- Opening Delimiter -

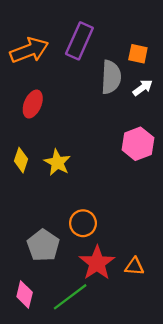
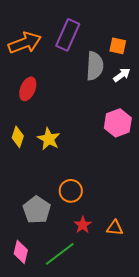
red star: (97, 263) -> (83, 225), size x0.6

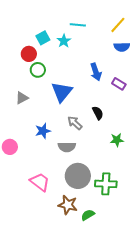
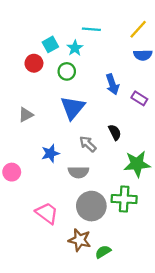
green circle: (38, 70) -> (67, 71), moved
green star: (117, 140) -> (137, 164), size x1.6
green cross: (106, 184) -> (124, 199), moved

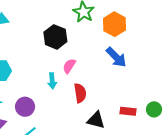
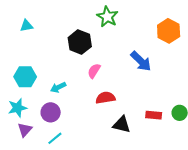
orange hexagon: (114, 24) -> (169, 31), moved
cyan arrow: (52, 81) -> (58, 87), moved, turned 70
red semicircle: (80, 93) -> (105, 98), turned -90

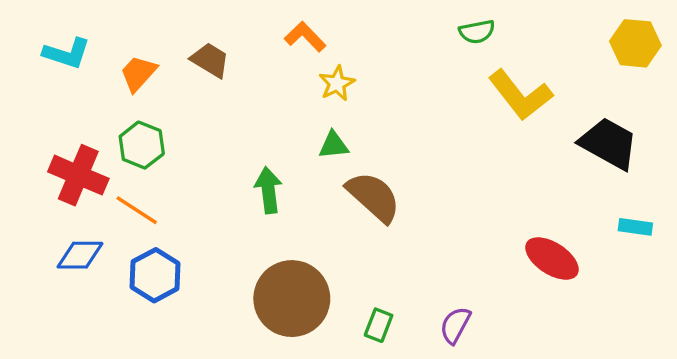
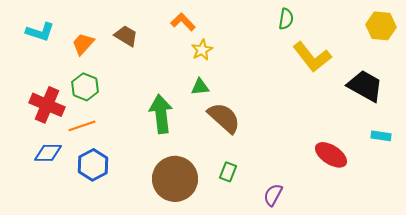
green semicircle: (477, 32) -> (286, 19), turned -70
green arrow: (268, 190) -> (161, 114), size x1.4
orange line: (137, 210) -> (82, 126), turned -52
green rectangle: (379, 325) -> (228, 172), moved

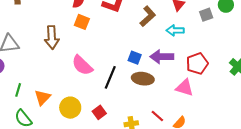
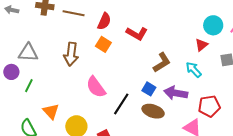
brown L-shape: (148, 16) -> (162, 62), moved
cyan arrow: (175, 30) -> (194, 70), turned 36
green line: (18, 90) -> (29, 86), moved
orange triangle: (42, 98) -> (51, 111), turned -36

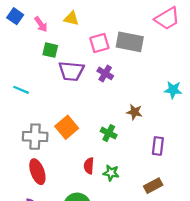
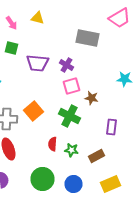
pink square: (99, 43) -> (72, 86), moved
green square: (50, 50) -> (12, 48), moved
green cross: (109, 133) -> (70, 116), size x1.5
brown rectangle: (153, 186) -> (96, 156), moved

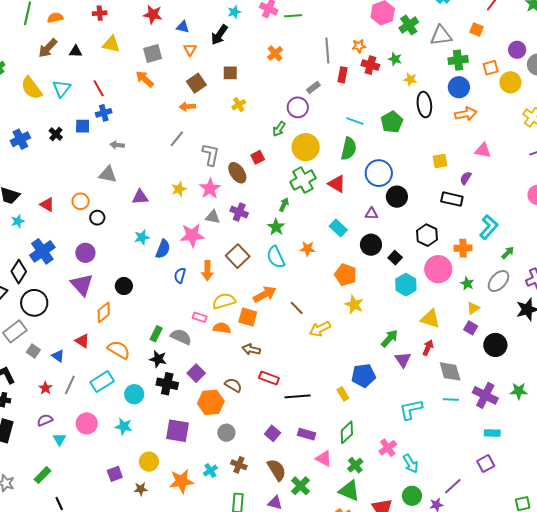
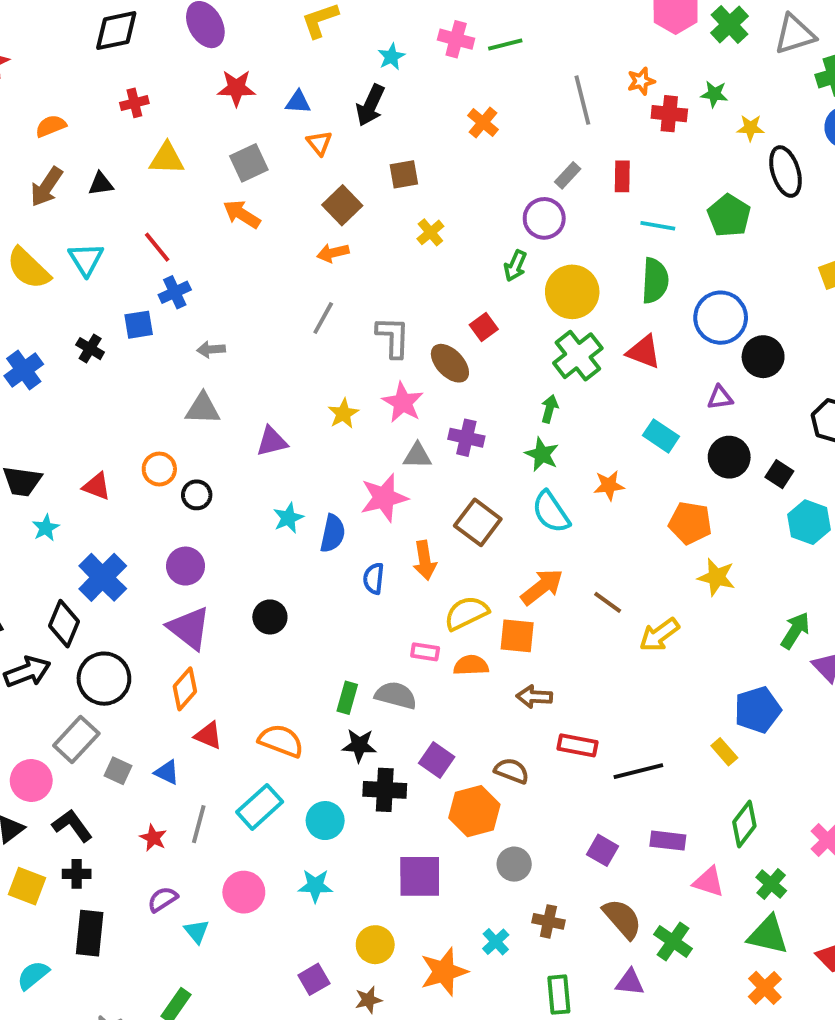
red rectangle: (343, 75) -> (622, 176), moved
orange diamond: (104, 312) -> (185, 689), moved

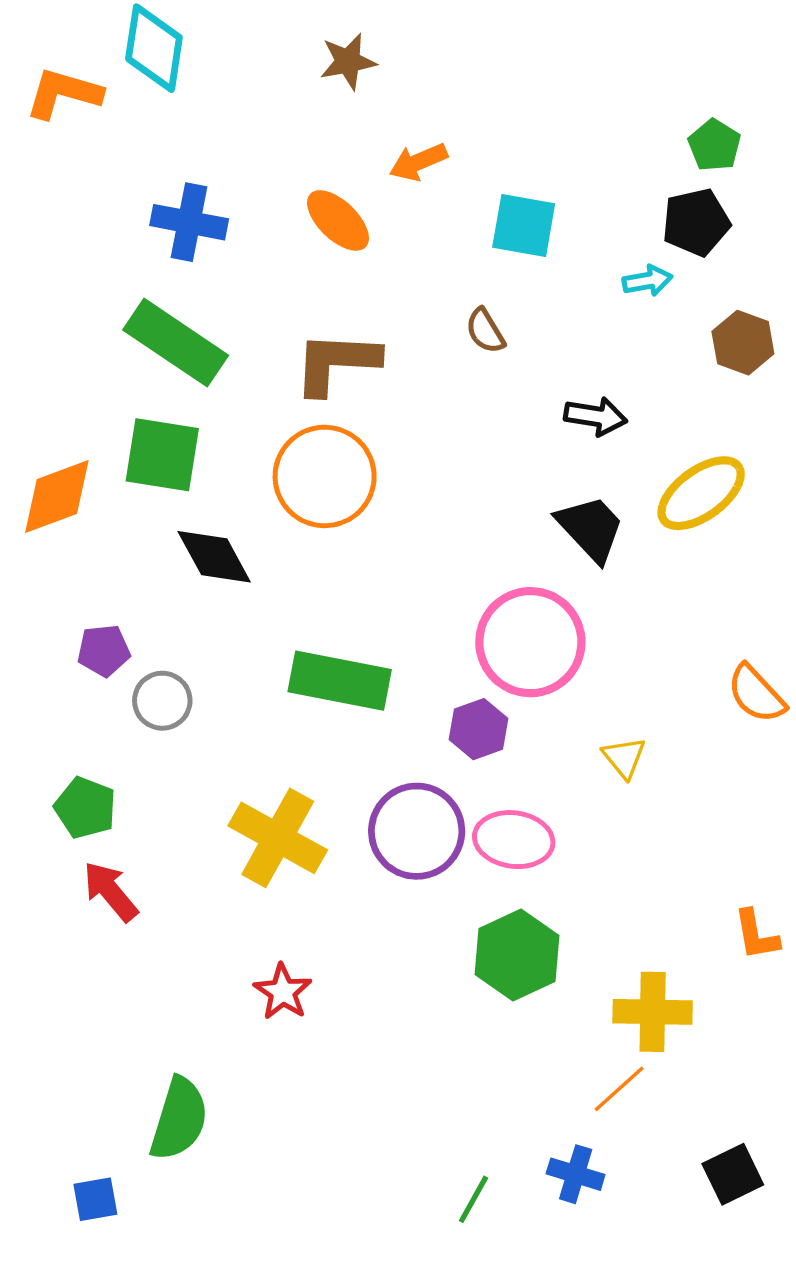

- Closing Delimiter -

▸ **AIM OF THE EXERCISE**:
Reproduce the material above in full and without alteration, but skip all pictures.

▸ **TASK SOLUTION**:
red star: (97, 263) -> (83, 225), size x0.6

green circle: (38, 70) -> (67, 71), moved
green star: (117, 140) -> (137, 164), size x1.6
green cross: (106, 184) -> (124, 199), moved

orange hexagon: (114, 24) -> (169, 31), moved
cyan arrow: (52, 81) -> (58, 87), moved, turned 70
red semicircle: (80, 93) -> (105, 98), turned -90

green semicircle: (477, 32) -> (286, 19), turned -70
green arrow: (268, 190) -> (161, 114), size x1.4
orange line: (137, 210) -> (82, 126), turned -52
green rectangle: (379, 325) -> (228, 172), moved

brown L-shape: (148, 16) -> (162, 62), moved
cyan arrow: (175, 30) -> (194, 70), turned 36
green line: (18, 90) -> (29, 86), moved
orange triangle: (42, 98) -> (51, 111), turned -36

pink square: (99, 43) -> (72, 86), moved
green square: (50, 50) -> (12, 48), moved
green cross: (109, 133) -> (70, 116), size x1.5
brown rectangle: (153, 186) -> (96, 156), moved

red rectangle: (343, 75) -> (622, 176), moved
orange diamond: (104, 312) -> (185, 689), moved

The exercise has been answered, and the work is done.